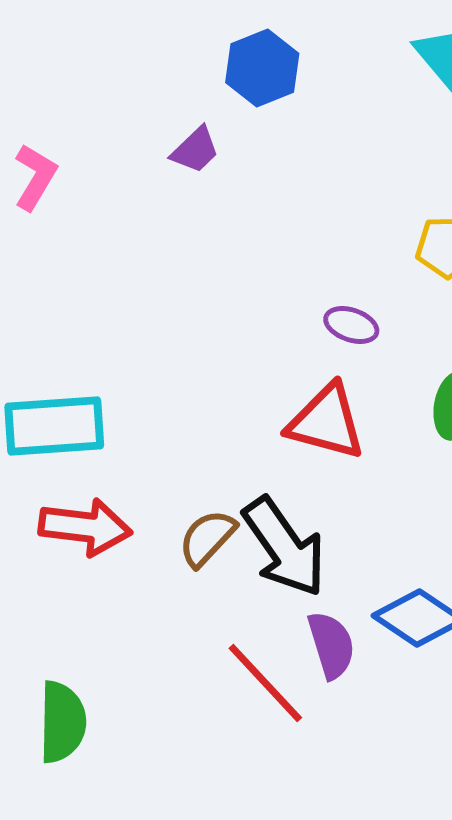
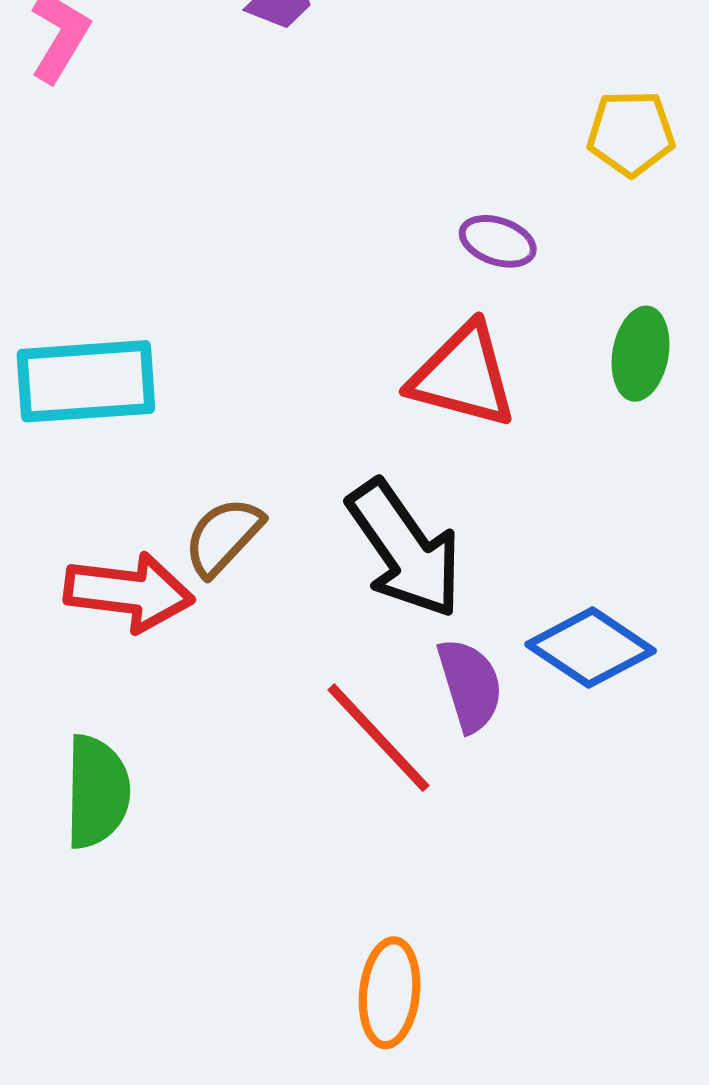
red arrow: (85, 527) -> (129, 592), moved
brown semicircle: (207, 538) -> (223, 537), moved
---
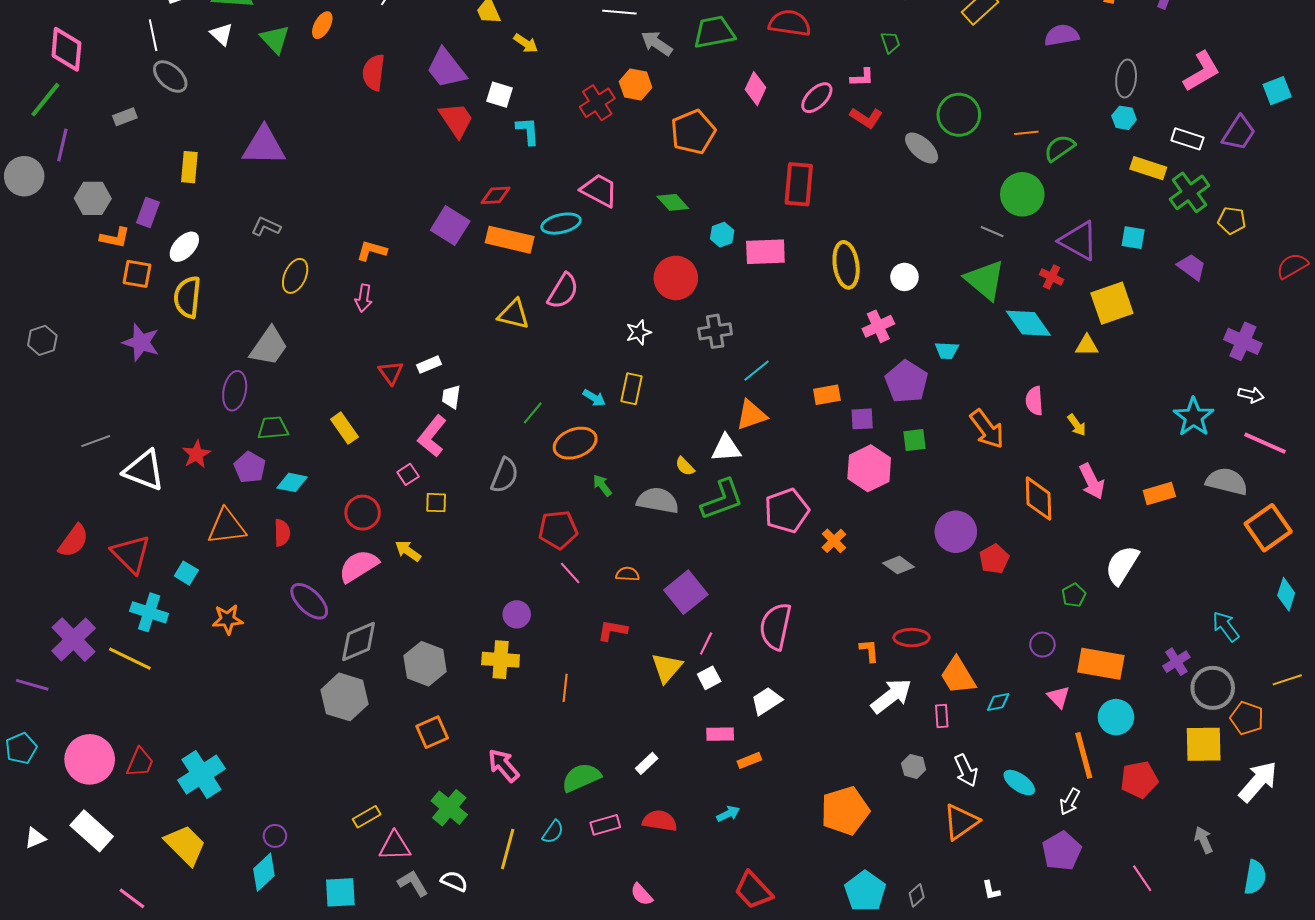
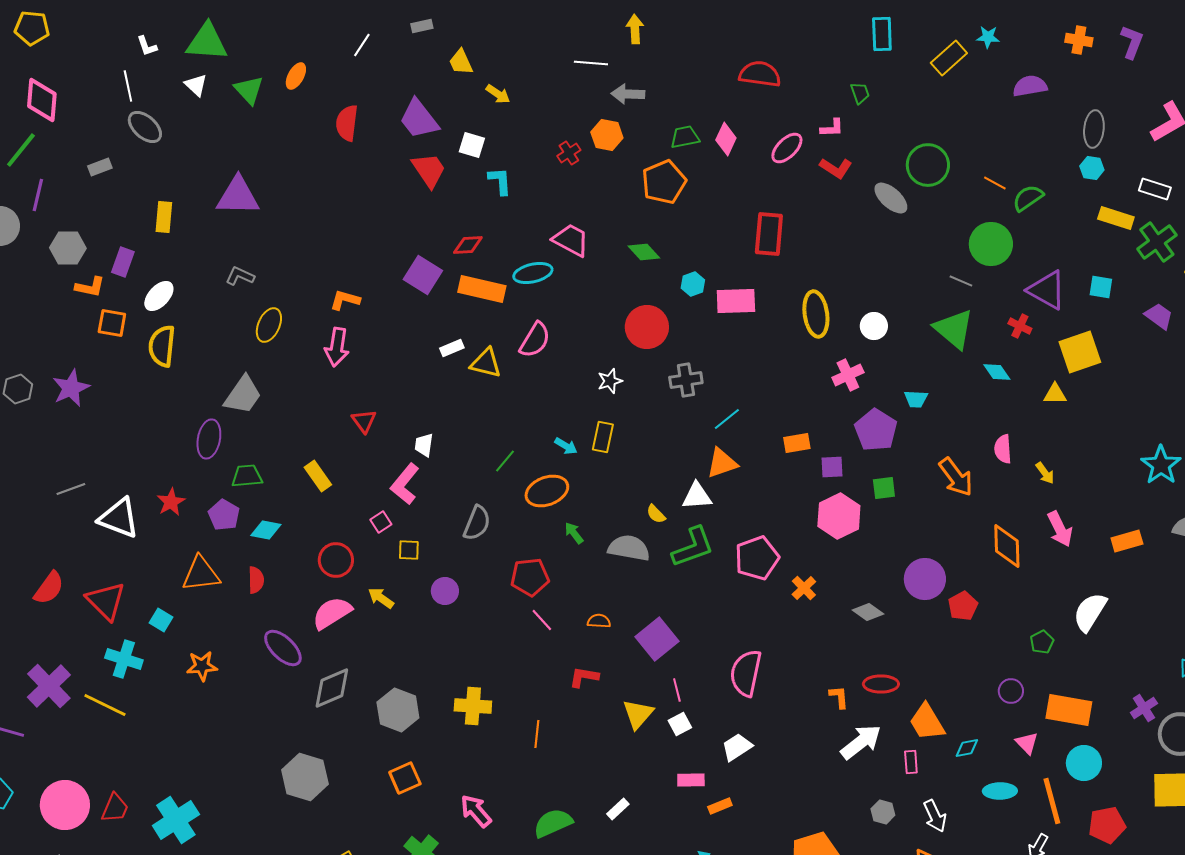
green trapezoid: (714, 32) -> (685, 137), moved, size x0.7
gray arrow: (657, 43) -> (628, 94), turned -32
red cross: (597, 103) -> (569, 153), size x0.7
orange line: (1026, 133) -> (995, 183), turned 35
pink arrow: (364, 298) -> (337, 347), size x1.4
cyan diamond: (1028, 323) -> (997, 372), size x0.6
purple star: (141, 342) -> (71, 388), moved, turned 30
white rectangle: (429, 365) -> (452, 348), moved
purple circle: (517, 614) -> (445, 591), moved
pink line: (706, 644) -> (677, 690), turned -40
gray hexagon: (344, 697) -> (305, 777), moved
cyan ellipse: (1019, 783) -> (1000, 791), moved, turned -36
---
TASK DIRECTIONS: Copy every line of the records above that contains "cyan".

WRITTEN RESPONSE:
cyan diamond: (1028, 323) -> (997, 372), size x0.6
cyan ellipse: (1019, 783) -> (1000, 791), moved, turned -36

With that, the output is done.